What you should do.
Output the listing exactly as written, apart from its pictures.

Records for processing.
---+---
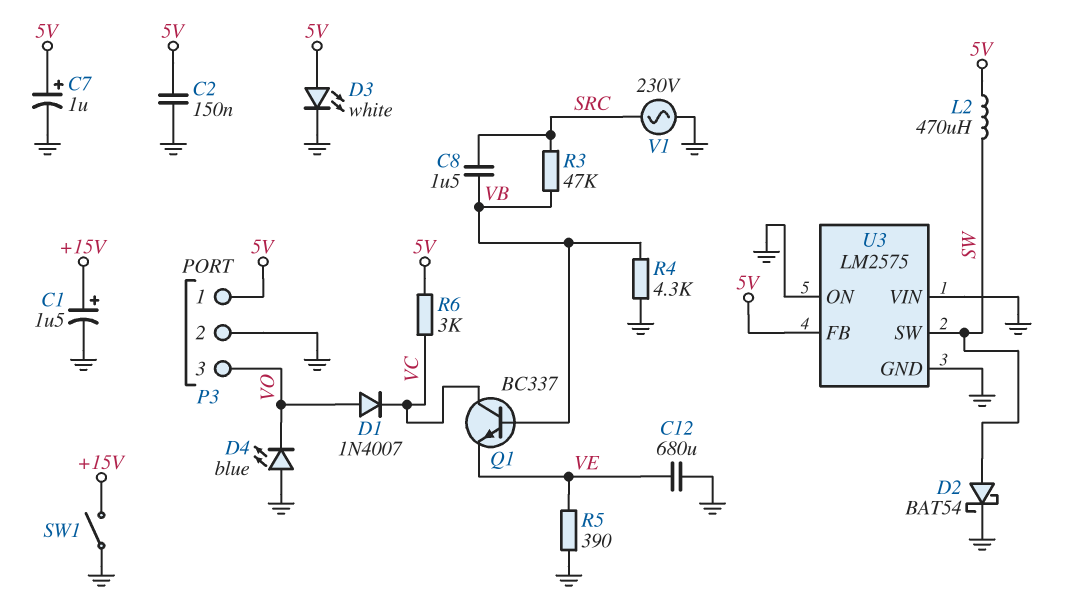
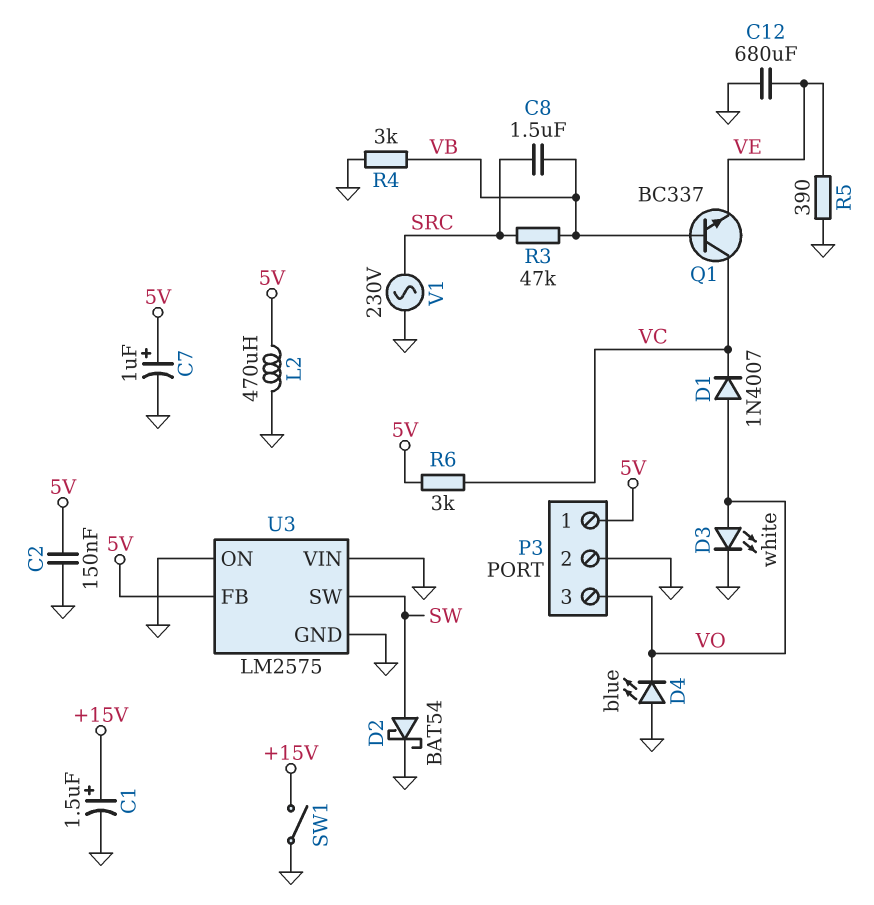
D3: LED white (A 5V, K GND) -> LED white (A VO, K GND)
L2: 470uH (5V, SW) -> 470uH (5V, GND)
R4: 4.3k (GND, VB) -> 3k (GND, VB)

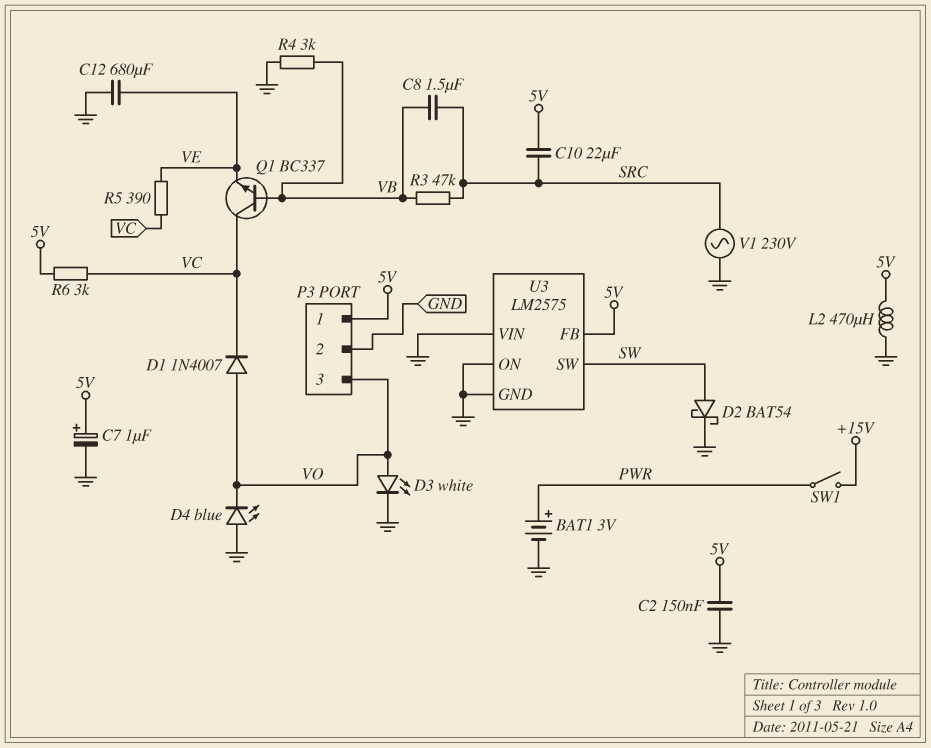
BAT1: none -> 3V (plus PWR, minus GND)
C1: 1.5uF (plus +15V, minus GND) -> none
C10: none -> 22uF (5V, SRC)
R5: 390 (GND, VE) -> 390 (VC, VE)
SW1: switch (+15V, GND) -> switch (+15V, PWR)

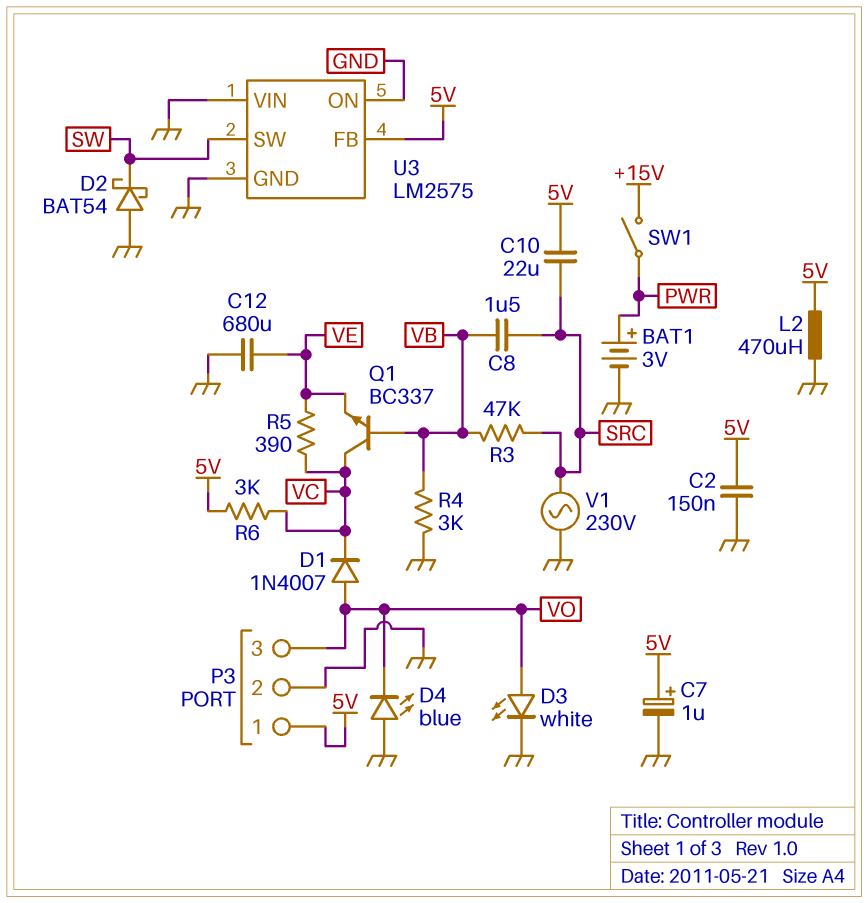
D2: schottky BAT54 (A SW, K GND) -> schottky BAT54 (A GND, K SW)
---+---
The answer.
D3: LED white (A 5V, K GND) -> LED white (A VO, K GND)
L2: 470uH (5V, SW) -> 470uH (5V, GND)
R4: 4.3k (GND, VB) -> 3k (GND, VB)

BAT1: none -> 3V (plus PWR, minus GND)
C1: 1.5uF (plus +15V, minus GND) -> none
C10: none -> 22uF (5V, SRC)
R5: 390 (GND, VE) -> 390 (VC, VE)
SW1: switch (+15V, GND) -> switch (+15V, PWR)

D2: schottky BAT54 (A SW, K GND) -> schottky BAT54 (A GND, K SW)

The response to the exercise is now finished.